──────── DATA PROVIDED

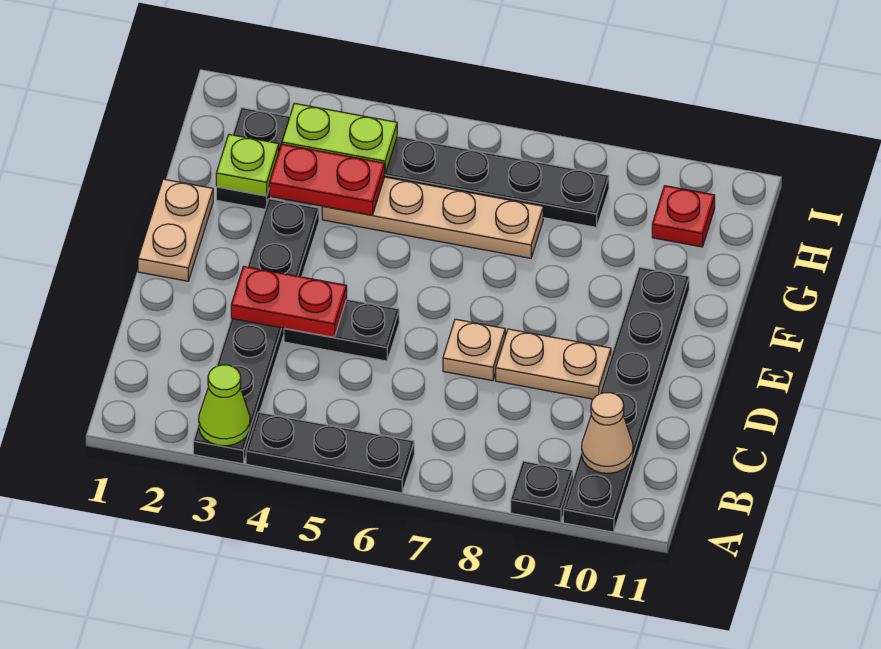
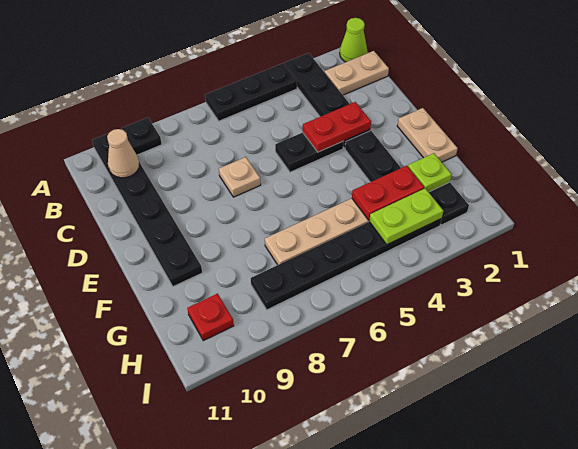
lime 1x1 cone [199,365,250,446] -> lime 1x1 cone moved to [340,18,367,62]
tan 1x2 plate [496,329,611,399] -> tan 1x2 plate moved to [325,51,389,95]

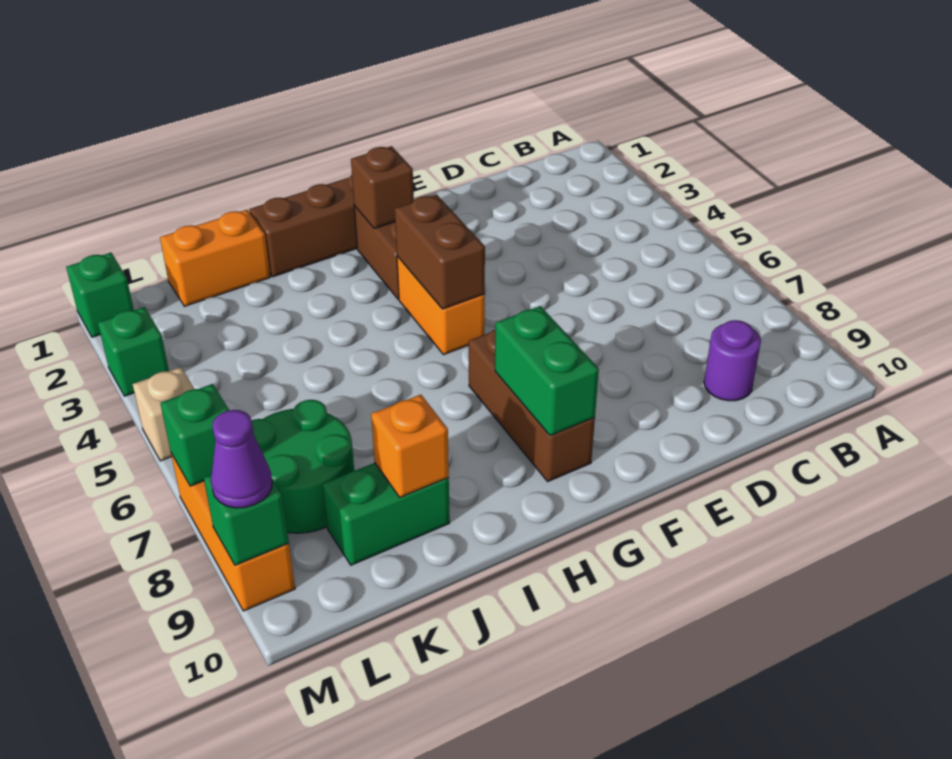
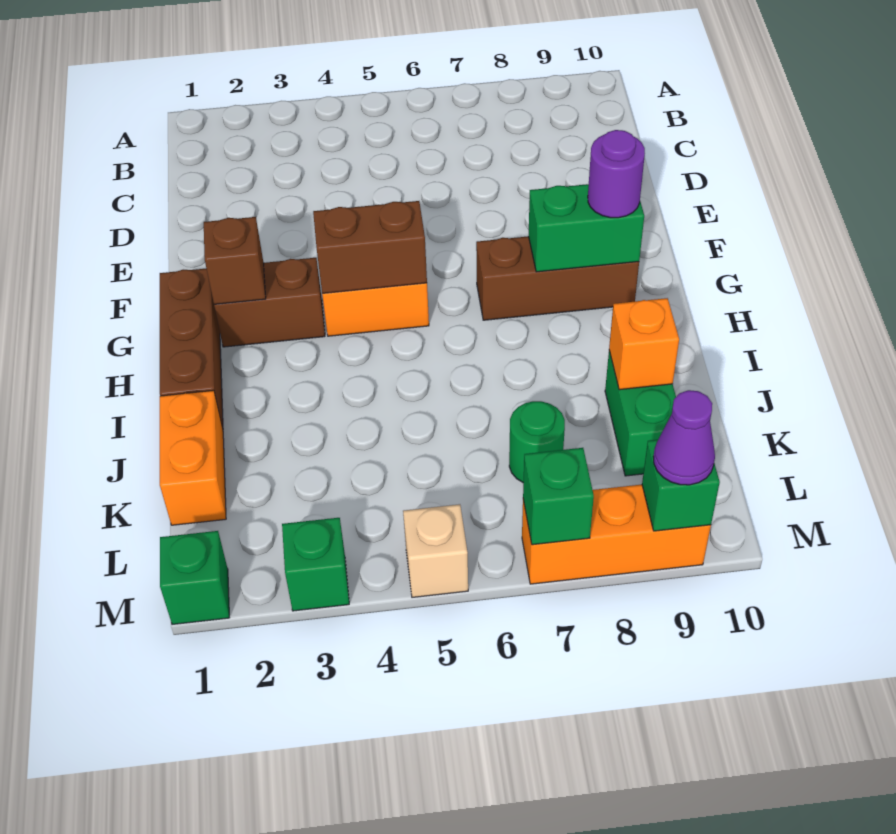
purple 1x1 round brick [704,320,761,401] -> purple 1x1 round brick moved to [588,130,645,218]
green 2x2 round brick [252,400,354,533] -> green 1x1 round brick [509,401,565,483]

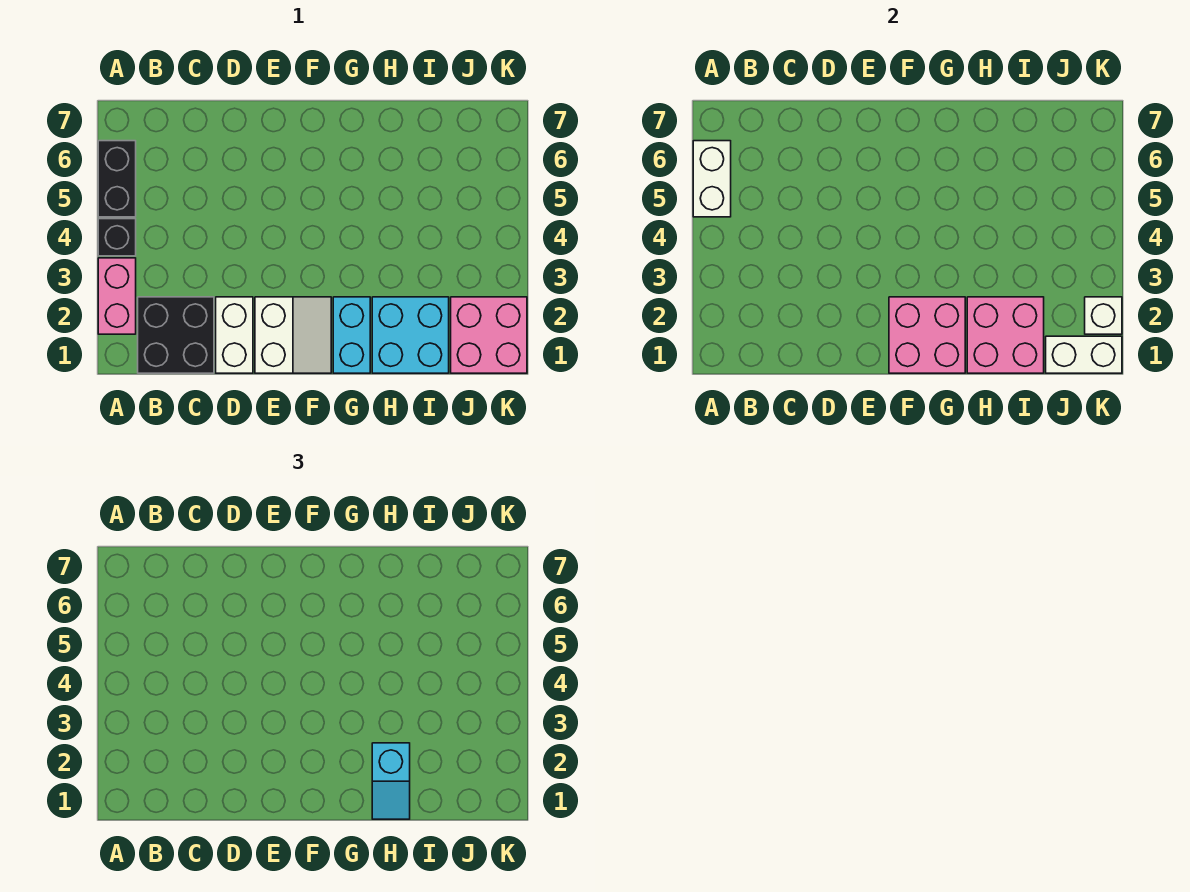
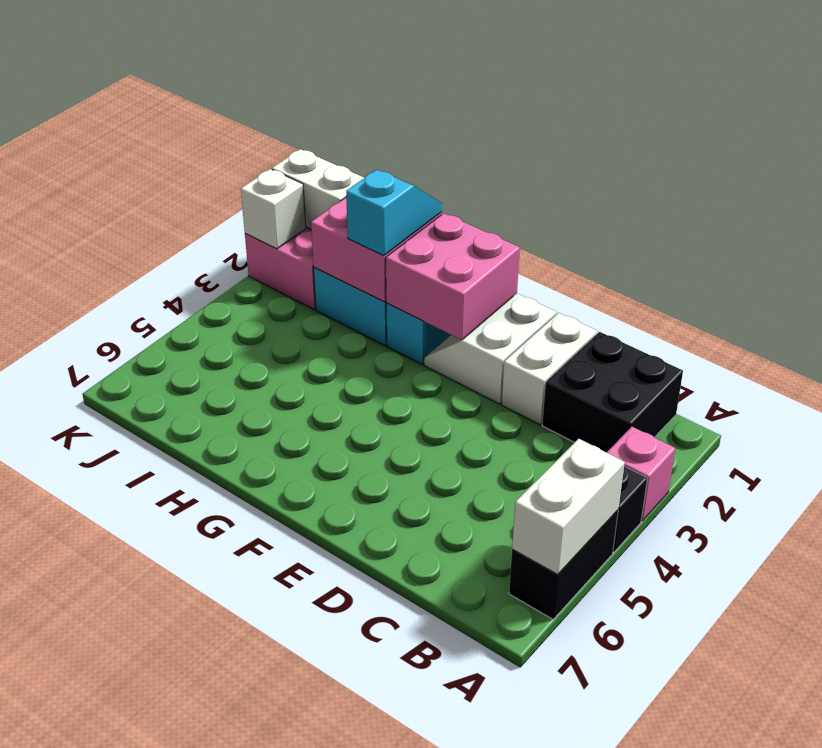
pink 1x2 brick [98,258,136,334] -> pink 1x1 brick [607,427,675,521]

────────────────

• _TASK DETAILS_
An exact reproduction of the material above is needed, without its pictures.

• _ANSWER FOR THIS EXERCISE_
lime 1x1 cone [199,365,250,446] -> lime 1x1 cone moved to [340,18,367,62]
tan 1x2 plate [496,329,611,399] -> tan 1x2 plate moved to [325,51,389,95]

purple 1x1 round brick [704,320,761,401] -> purple 1x1 round brick moved to [588,130,645,218]
green 2x2 round brick [252,400,354,533] -> green 1x1 round brick [509,401,565,483]

pink 1x2 brick [98,258,136,334] -> pink 1x1 brick [607,427,675,521]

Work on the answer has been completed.